Data entries:

--- START ---

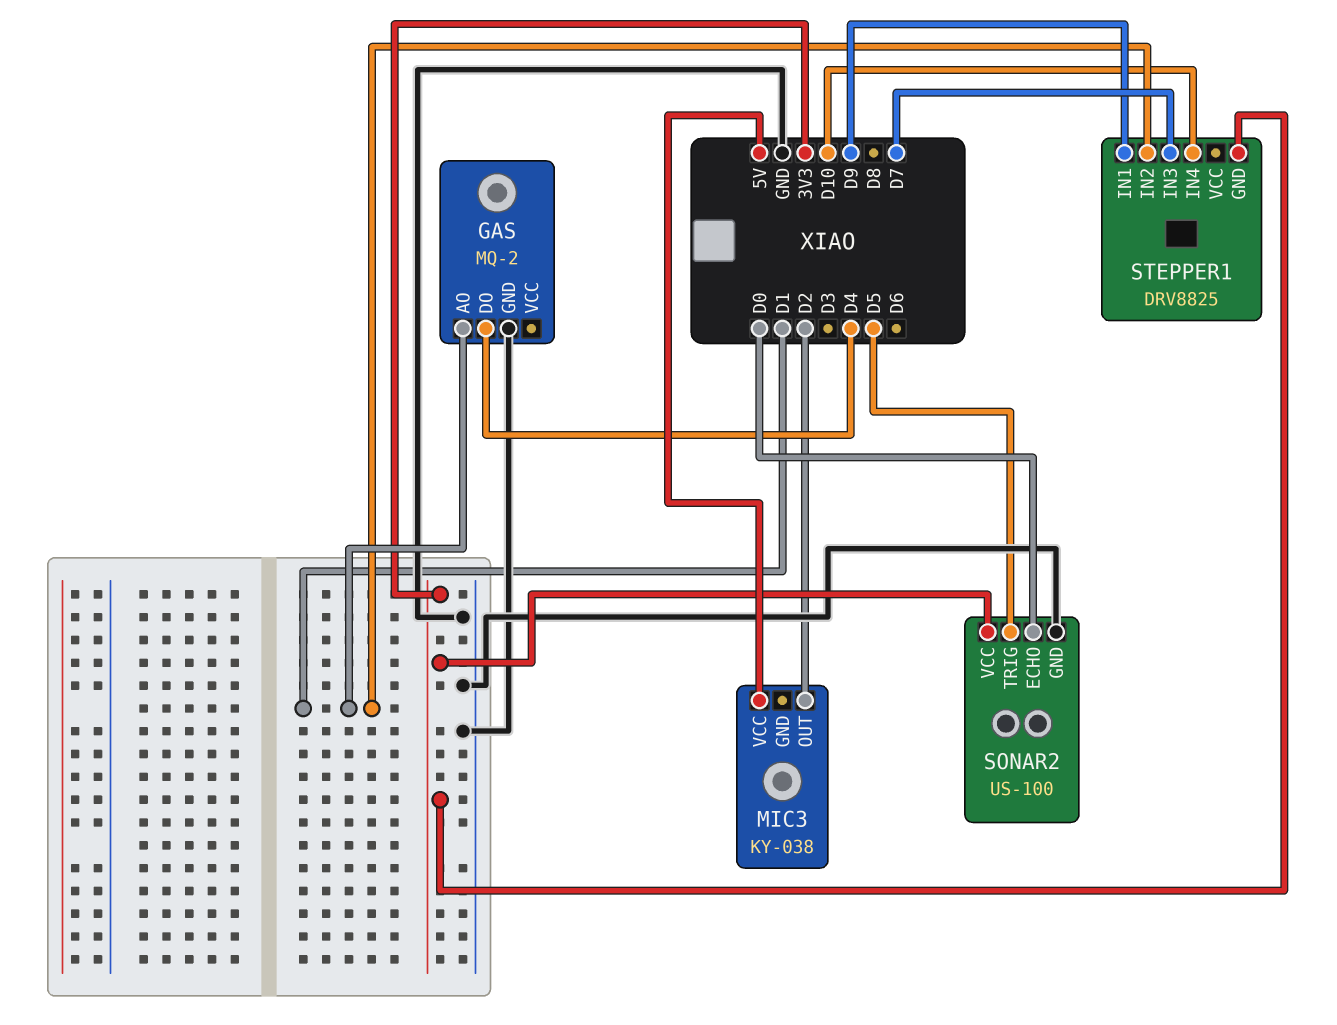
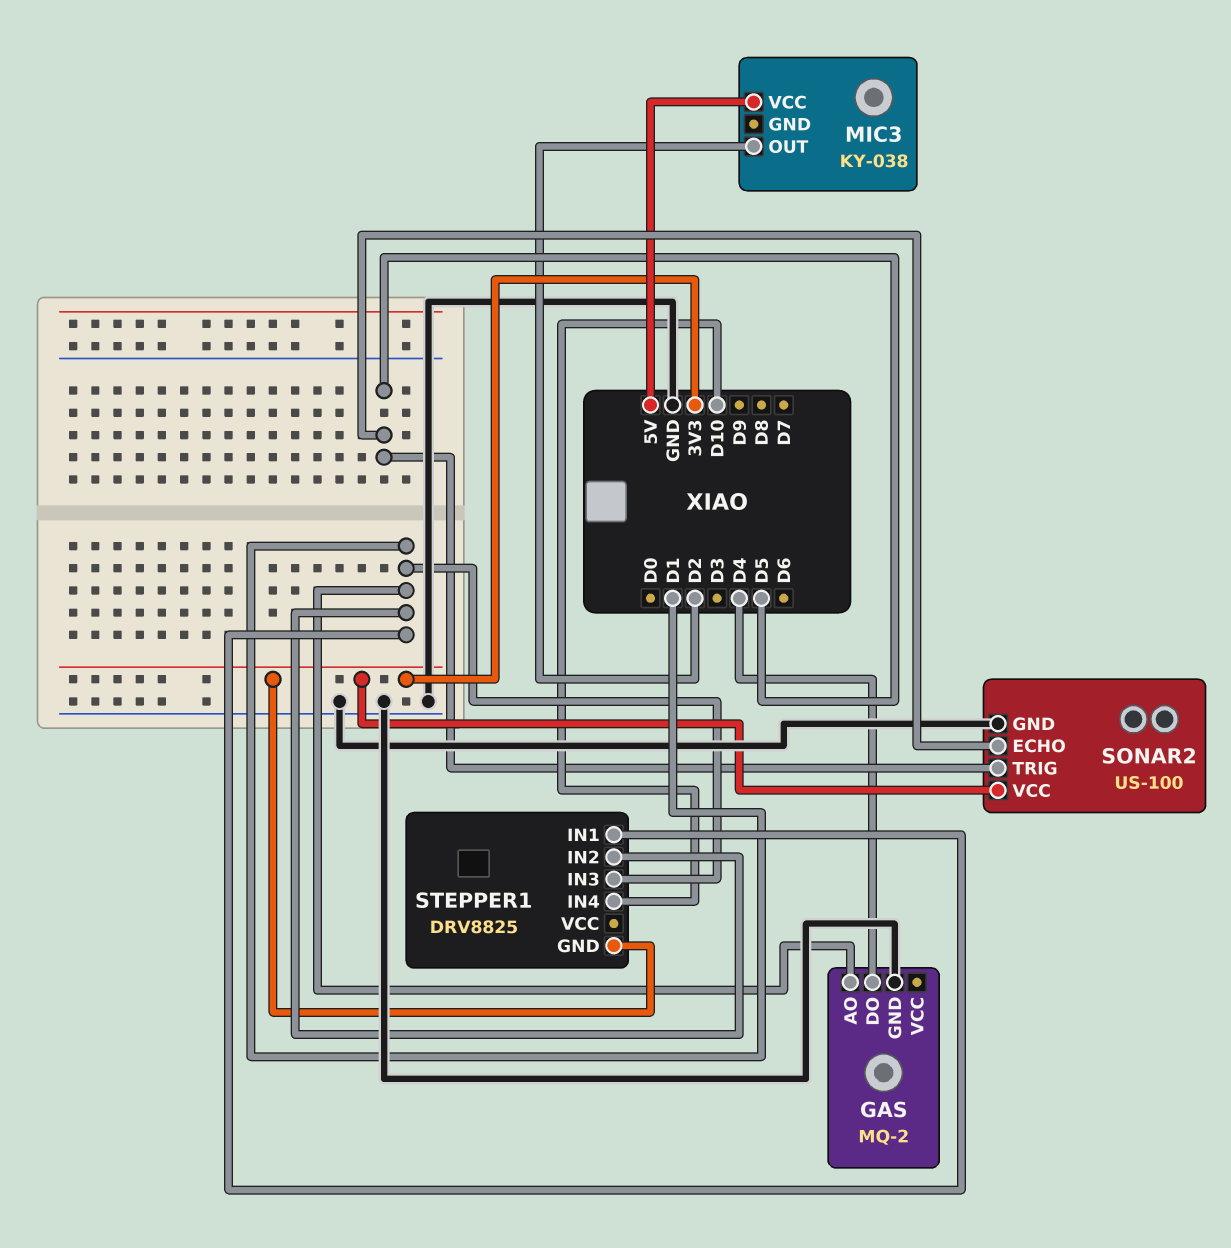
SONAR2 pin ECHO: D0 -> D5
STEPPER1 pin IN1: D9 -> D1
STEPPER1 pin IN3: D7 -> D1

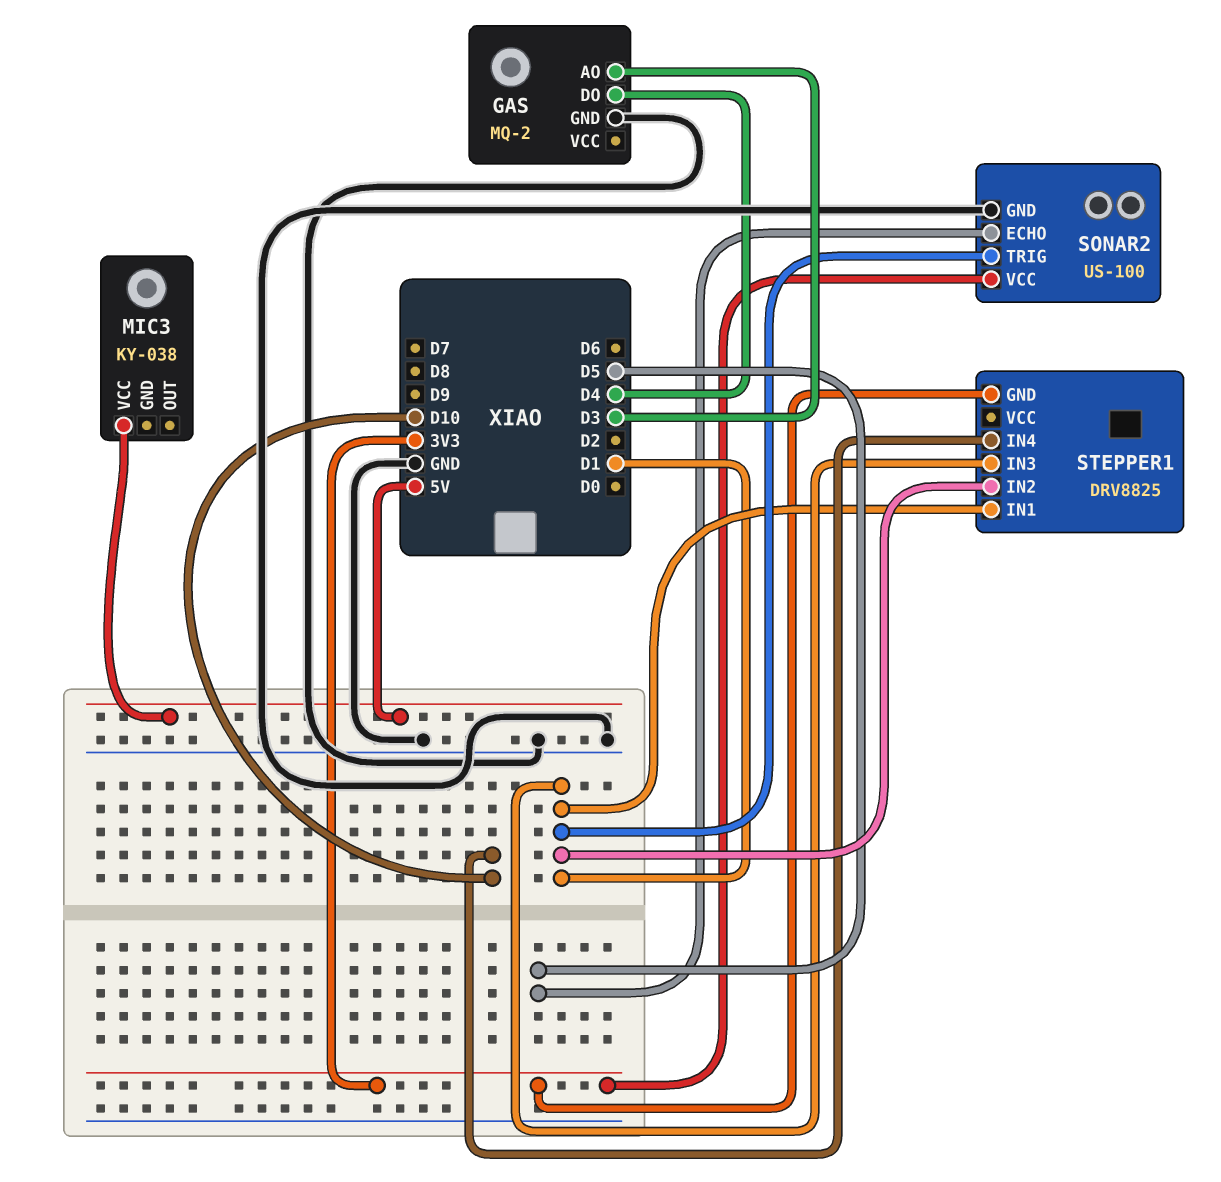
GAS pin AO: D1 -> D3
MIC3 pin OUT: D2 -> none
SONAR2 pin TRIG: D5 -> D1

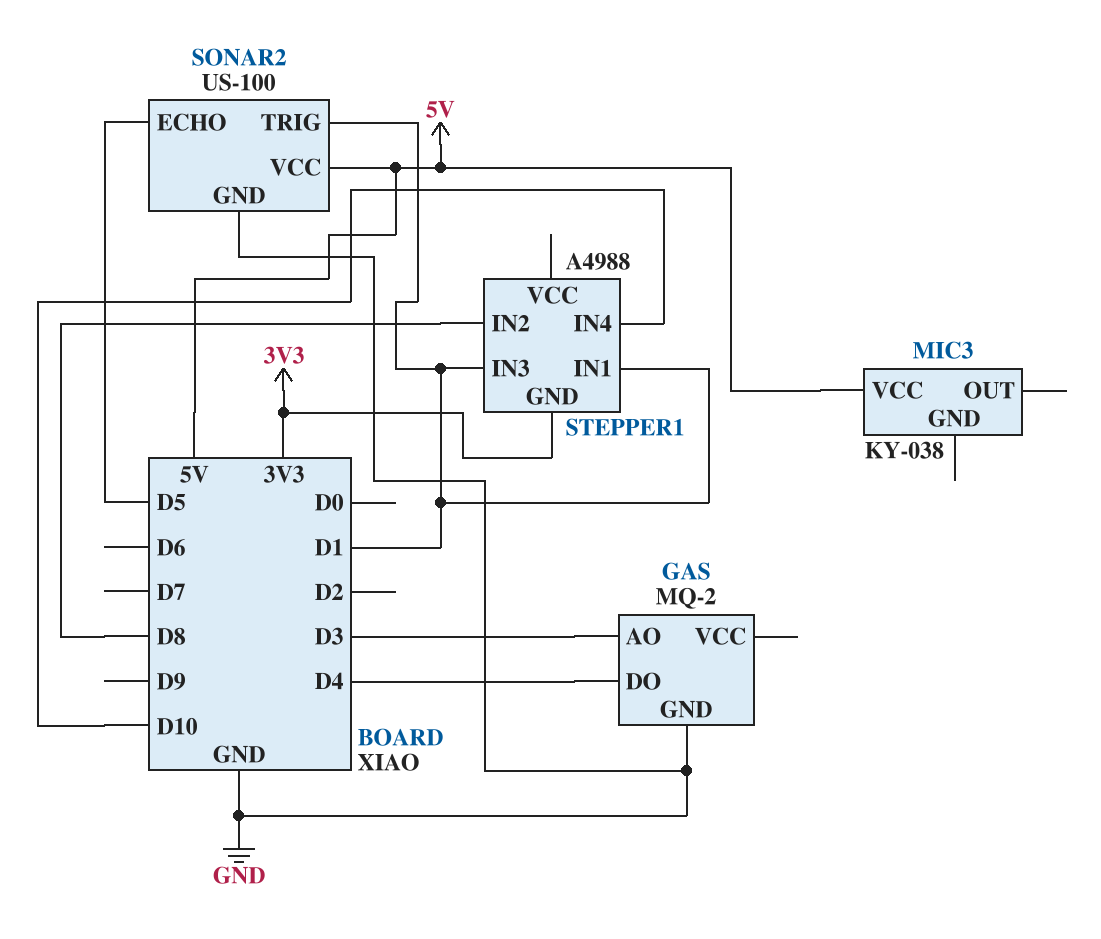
SONAR2 pin VCC: 3V3 -> 5V
STEPPER1: DRV8825 -> A4988
STEPPER1 pin IN2: D1 -> D8

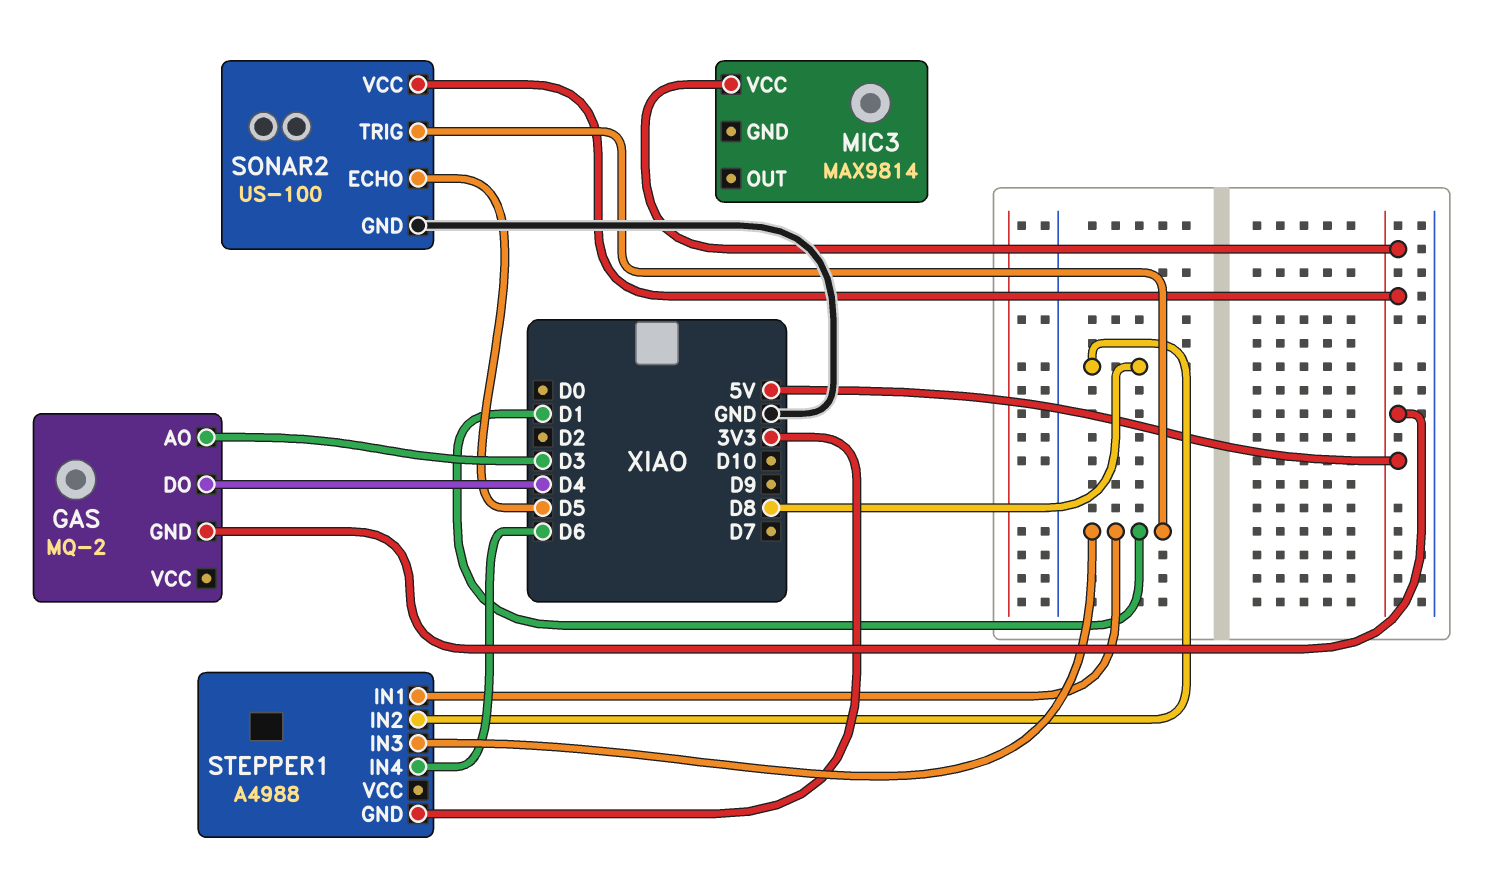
GAS pin GND: GND -> 5V
MIC3: KY-038 -> MAX9814
STEPPER1 pin IN4: D10 -> D6

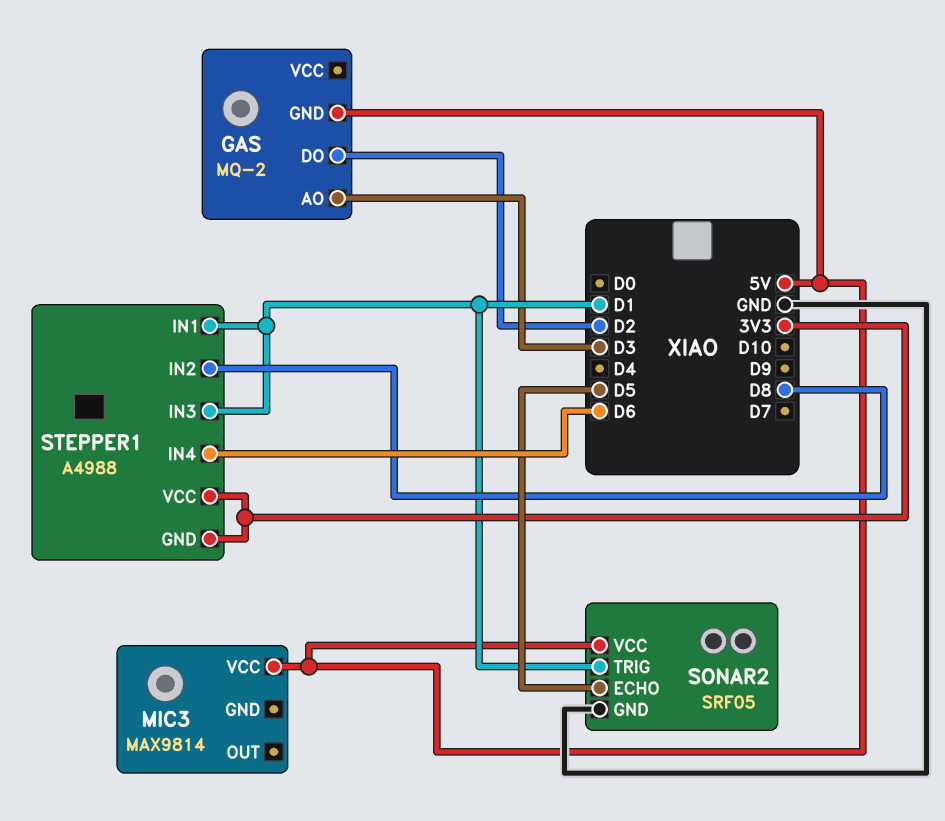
GAS pin DO: D4 -> D2
SONAR2: US-100 -> SRF05
STEPPER1 pin VCC: none -> 3V3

--- END ---

▶ **Work instructions**:
Write out every record above exactly, leaving no picture in the result.

▶ **Solved exercise**:
SONAR2 pin ECHO: D0 -> D5
STEPPER1 pin IN1: D9 -> D1
STEPPER1 pin IN3: D7 -> D1

GAS pin AO: D1 -> D3
MIC3 pin OUT: D2 -> none
SONAR2 pin TRIG: D5 -> D1

SONAR2 pin VCC: 3V3 -> 5V
STEPPER1: DRV8825 -> A4988
STEPPER1 pin IN2: D1 -> D8

GAS pin GND: GND -> 5V
MIC3: KY-038 -> MAX9814
STEPPER1 pin IN4: D10 -> D6

GAS pin DO: D4 -> D2
SONAR2: US-100 -> SRF05
STEPPER1 pin VCC: none -> 3V3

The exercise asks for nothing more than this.